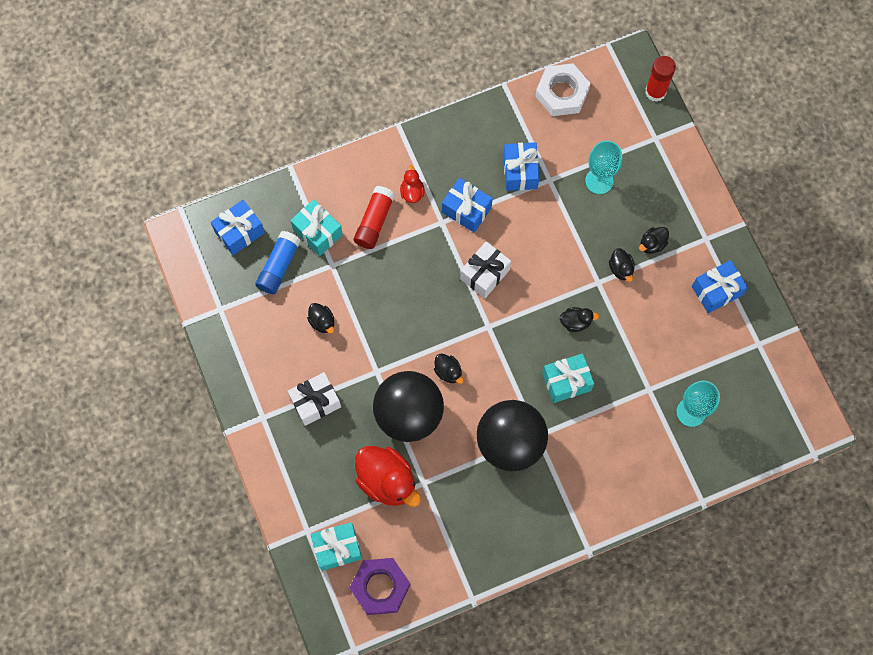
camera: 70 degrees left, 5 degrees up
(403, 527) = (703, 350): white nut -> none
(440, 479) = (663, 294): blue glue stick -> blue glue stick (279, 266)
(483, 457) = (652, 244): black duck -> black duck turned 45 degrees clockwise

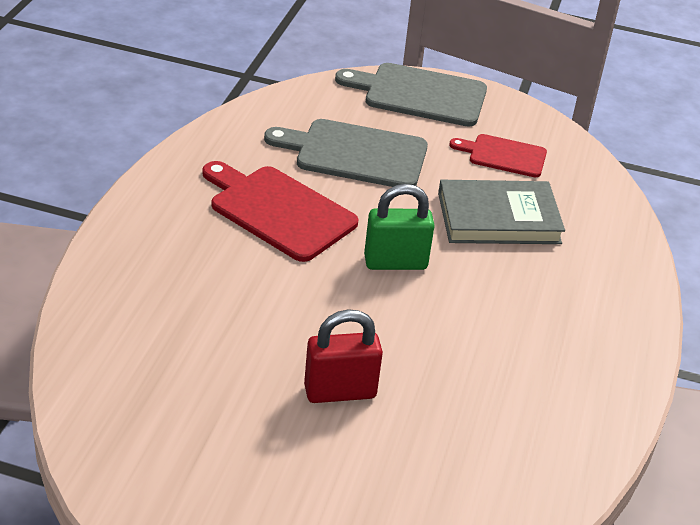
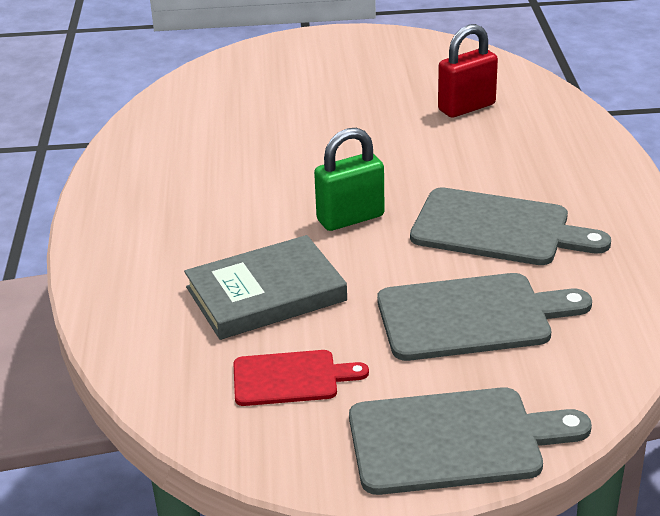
camera: 165 degrees right, 5 degrees down
(278, 211) = (497, 229): red cutting board -> grey cutting board
(340, 392) = (336, 122): red padlock -> red padlock (466, 107)

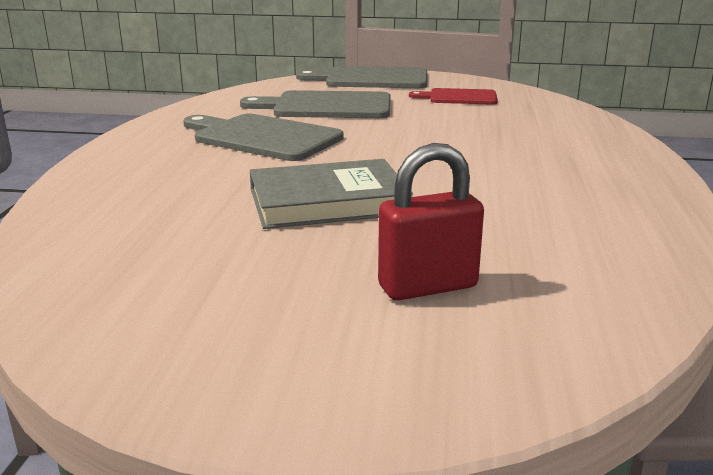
camera: 170 degrees left, 10 degrees down
(266, 294) = (474, 124): grey book -> grey book (328, 202)
(350, 218) = (389, 153): green padlock -> none
(466, 107) = (175, 232): red padlock -> red padlock (427, 287)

========

## Directions for this task
Any images must be left out; transcribe the rest of the material exactly.

## Response below
camera: 70 degrees left, 5 degrees up
(403, 527) = (703, 350): white nut -> none
(440, 479) = (663, 294): blue glue stick -> blue glue stick (279, 266)
(483, 457) = (652, 244): black duck -> black duck turned 45 degrees clockwise

camera: 165 degrees right, 5 degrees down
(278, 211) = (497, 229): red cutting board -> grey cutting board
(340, 392) = (336, 122): red padlock -> red padlock (466, 107)

camera: 170 degrees left, 10 degrees down
(266, 294) = (474, 124): grey book -> grey book (328, 202)
(350, 218) = (389, 153): green padlock -> none
(466, 107) = (175, 232): red padlock -> red padlock (427, 287)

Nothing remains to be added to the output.